■ **Exercise data**:
━━━━━━━━━━
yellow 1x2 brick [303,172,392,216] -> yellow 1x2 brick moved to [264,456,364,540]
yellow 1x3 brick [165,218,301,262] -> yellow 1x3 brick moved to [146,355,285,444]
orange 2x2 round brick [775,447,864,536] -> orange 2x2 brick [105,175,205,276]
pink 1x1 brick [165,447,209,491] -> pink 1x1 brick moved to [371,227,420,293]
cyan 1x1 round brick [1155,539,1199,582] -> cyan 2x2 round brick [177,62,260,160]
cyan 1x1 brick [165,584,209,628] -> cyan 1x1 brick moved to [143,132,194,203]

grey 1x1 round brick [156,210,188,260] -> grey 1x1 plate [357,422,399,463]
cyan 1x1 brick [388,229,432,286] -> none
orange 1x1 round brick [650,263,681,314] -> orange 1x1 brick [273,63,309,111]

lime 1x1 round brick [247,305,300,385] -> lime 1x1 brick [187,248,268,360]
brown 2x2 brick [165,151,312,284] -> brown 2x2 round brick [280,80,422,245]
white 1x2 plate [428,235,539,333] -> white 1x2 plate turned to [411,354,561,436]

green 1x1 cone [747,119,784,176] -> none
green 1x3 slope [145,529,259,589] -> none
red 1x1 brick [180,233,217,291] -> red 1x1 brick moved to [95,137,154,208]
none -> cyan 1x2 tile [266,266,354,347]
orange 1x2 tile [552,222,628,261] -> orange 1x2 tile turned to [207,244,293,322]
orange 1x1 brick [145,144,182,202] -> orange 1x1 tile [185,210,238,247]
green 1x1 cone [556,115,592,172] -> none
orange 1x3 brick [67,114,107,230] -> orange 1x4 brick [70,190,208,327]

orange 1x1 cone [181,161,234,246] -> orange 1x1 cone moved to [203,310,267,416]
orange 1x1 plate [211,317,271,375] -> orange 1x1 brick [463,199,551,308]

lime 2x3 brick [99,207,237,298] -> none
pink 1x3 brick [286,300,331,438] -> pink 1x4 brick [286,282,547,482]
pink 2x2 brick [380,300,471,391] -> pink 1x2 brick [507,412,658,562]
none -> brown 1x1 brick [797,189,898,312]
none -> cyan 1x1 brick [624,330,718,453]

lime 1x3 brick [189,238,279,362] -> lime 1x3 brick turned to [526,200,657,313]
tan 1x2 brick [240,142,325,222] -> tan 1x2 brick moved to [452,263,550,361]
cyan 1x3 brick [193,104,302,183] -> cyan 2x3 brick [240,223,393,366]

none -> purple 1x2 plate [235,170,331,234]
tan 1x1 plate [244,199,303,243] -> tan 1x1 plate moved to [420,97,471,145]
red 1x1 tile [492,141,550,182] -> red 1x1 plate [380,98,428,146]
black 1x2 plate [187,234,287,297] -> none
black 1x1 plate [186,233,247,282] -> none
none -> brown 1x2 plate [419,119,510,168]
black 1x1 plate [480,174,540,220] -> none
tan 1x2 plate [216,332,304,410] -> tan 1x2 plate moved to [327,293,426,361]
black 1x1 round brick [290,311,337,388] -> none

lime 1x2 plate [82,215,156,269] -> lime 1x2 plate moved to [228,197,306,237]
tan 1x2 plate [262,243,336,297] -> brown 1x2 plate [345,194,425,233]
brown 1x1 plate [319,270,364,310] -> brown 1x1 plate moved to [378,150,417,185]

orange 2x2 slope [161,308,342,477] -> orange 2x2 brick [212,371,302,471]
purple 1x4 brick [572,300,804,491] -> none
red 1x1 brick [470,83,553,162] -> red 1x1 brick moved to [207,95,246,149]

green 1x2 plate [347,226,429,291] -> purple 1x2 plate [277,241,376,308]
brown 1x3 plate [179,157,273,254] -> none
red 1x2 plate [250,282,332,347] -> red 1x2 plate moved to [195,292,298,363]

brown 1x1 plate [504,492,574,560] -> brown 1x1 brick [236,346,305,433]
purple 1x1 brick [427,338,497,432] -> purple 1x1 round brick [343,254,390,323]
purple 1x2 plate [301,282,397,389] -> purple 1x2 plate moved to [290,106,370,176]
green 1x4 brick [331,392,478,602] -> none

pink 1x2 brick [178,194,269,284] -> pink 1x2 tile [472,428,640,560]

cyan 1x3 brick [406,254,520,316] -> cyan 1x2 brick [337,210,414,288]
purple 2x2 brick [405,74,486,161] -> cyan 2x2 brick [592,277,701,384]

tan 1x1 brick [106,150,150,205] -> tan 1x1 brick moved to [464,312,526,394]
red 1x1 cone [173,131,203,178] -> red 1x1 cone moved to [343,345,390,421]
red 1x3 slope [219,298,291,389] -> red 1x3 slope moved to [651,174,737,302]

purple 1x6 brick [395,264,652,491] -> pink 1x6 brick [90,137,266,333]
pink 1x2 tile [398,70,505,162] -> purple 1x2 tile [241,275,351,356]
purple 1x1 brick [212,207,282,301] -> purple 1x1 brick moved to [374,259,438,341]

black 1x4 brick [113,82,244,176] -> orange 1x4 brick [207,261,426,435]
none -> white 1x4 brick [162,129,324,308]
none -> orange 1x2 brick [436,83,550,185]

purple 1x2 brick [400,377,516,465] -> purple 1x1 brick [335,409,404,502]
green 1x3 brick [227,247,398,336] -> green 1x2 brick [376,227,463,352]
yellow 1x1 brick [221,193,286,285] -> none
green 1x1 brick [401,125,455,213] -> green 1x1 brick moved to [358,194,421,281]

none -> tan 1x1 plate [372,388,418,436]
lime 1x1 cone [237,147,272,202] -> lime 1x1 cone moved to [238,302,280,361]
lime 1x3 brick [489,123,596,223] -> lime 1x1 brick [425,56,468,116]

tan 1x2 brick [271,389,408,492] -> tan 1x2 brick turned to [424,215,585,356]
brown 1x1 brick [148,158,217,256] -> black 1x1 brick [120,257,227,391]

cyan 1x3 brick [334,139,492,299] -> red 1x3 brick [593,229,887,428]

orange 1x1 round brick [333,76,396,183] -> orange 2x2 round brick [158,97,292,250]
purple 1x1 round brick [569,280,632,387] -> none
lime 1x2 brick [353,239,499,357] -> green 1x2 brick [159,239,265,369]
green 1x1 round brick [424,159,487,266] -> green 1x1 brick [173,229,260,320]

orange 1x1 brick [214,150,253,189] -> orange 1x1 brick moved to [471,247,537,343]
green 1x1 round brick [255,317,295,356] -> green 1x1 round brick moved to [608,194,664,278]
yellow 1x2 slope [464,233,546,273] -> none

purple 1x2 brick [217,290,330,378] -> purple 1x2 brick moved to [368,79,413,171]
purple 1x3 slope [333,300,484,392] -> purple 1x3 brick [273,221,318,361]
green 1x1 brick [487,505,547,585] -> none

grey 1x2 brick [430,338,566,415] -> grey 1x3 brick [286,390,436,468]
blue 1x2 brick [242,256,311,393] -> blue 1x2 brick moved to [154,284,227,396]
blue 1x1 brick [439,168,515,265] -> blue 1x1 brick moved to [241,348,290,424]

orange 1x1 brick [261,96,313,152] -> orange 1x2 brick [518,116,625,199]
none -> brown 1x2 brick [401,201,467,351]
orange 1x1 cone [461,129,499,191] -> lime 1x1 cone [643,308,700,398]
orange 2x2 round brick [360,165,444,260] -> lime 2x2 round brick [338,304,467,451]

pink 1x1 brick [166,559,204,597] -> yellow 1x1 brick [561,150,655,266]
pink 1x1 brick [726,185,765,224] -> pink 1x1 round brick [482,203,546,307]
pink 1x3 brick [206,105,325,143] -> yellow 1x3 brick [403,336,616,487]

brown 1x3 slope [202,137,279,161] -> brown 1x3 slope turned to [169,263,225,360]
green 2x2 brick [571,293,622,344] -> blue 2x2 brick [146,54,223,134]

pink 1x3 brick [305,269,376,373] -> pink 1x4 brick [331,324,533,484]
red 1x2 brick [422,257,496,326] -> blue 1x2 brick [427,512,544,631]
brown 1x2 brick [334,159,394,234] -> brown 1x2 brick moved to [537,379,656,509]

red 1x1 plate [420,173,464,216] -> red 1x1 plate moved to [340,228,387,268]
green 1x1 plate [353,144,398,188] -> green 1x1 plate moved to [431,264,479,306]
━━━━━━━━━━
Above are the lines; repeat exactly the ones from the line containing "red 1x1 brick [470,83,553,162]" down to the line containing "lime 1x1 cone [237,147,272,202]", both inclusive.

red 1x1 brick [470,83,553,162] -> red 1x1 brick moved to [207,95,246,149]

green 1x2 plate [347,226,429,291] -> purple 1x2 plate [277,241,376,308]
brown 1x3 plate [179,157,273,254] -> none
red 1x2 plate [250,282,332,347] -> red 1x2 plate moved to [195,292,298,363]

brown 1x1 plate [504,492,574,560] -> brown 1x1 brick [236,346,305,433]
purple 1x1 brick [427,338,497,432] -> purple 1x1 round brick [343,254,390,323]
purple 1x2 plate [301,282,397,389] -> purple 1x2 plate moved to [290,106,370,176]
green 1x4 brick [331,392,478,602] -> none

pink 1x2 brick [178,194,269,284] -> pink 1x2 tile [472,428,640,560]

cyan 1x3 brick [406,254,520,316] -> cyan 1x2 brick [337,210,414,288]
purple 2x2 brick [405,74,486,161] -> cyan 2x2 brick [592,277,701,384]

tan 1x1 brick [106,150,150,205] -> tan 1x1 brick moved to [464,312,526,394]
red 1x1 cone [173,131,203,178] -> red 1x1 cone moved to [343,345,390,421]
red 1x3 slope [219,298,291,389] -> red 1x3 slope moved to [651,174,737,302]

purple 1x6 brick [395,264,652,491] -> pink 1x6 brick [90,137,266,333]
pink 1x2 tile [398,70,505,162] -> purple 1x2 tile [241,275,351,356]
purple 1x1 brick [212,207,282,301] -> purple 1x1 brick moved to [374,259,438,341]

black 1x4 brick [113,82,244,176] -> orange 1x4 brick [207,261,426,435]
none -> white 1x4 brick [162,129,324,308]
none -> orange 1x2 brick [436,83,550,185]

purple 1x2 brick [400,377,516,465] -> purple 1x1 brick [335,409,404,502]
green 1x3 brick [227,247,398,336] -> green 1x2 brick [376,227,463,352]
yellow 1x1 brick [221,193,286,285] -> none
green 1x1 brick [401,125,455,213] -> green 1x1 brick moved to [358,194,421,281]

none -> tan 1x1 plate [372,388,418,436]
lime 1x1 cone [237,147,272,202] -> lime 1x1 cone moved to [238,302,280,361]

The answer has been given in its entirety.